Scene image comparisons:
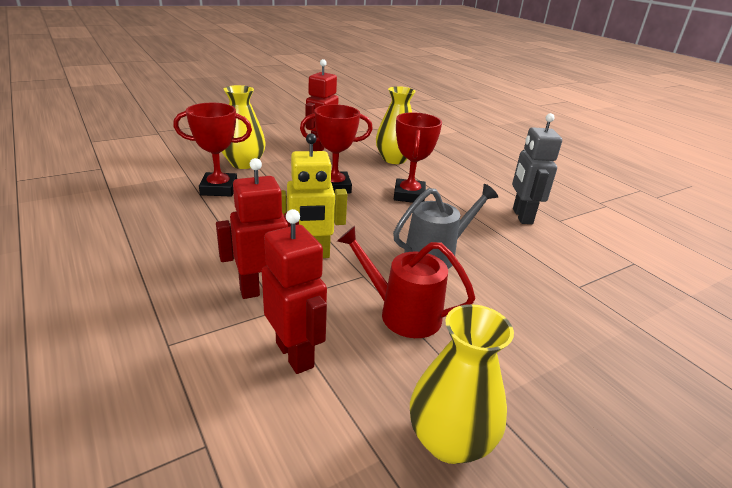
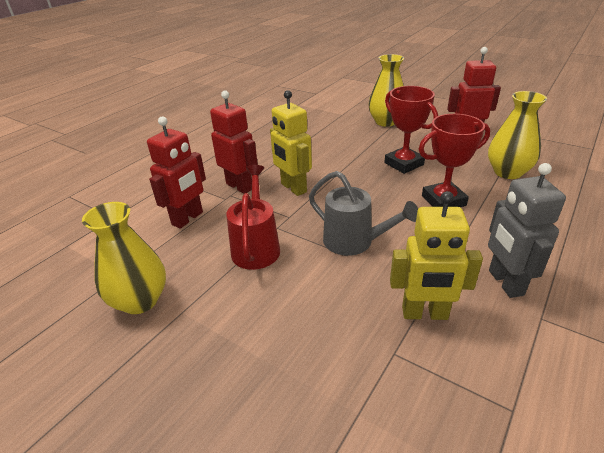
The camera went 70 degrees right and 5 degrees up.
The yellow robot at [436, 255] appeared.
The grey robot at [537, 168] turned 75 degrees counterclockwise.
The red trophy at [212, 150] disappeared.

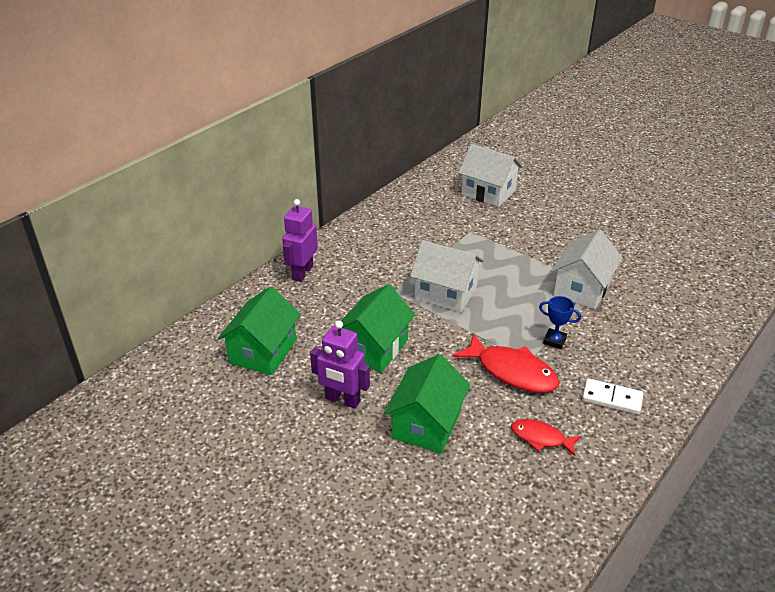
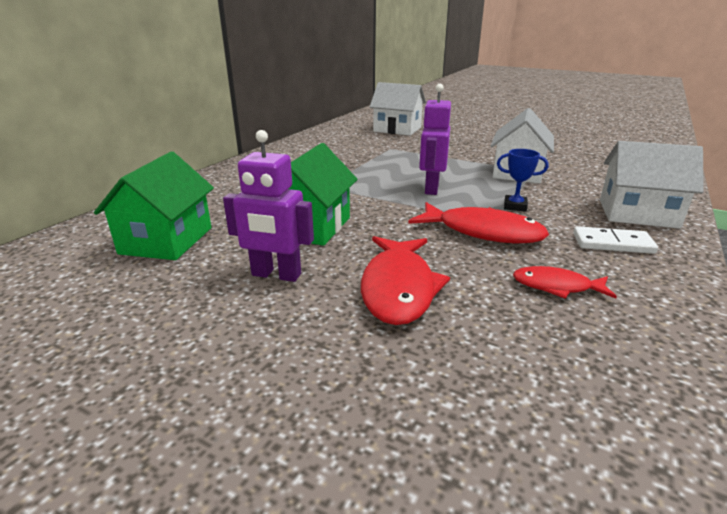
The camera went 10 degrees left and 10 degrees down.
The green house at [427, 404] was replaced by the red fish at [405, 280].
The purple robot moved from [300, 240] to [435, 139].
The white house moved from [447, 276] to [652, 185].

§ Instructions to follow:
Write the entries out again exactly as they appear, with the pictures omitted.

§ Answer space:
The camera went 70 degrees right and 5 degrees up.
The yellow robot at [436, 255] appeared.
The grey robot at [537, 168] turned 75 degrees counterclockwise.
The red trophy at [212, 150] disappeared.

The camera went 10 degrees left and 10 degrees down.
The green house at [427, 404] was replaced by the red fish at [405, 280].
The purple robot moved from [300, 240] to [435, 139].
The white house moved from [447, 276] to [652, 185].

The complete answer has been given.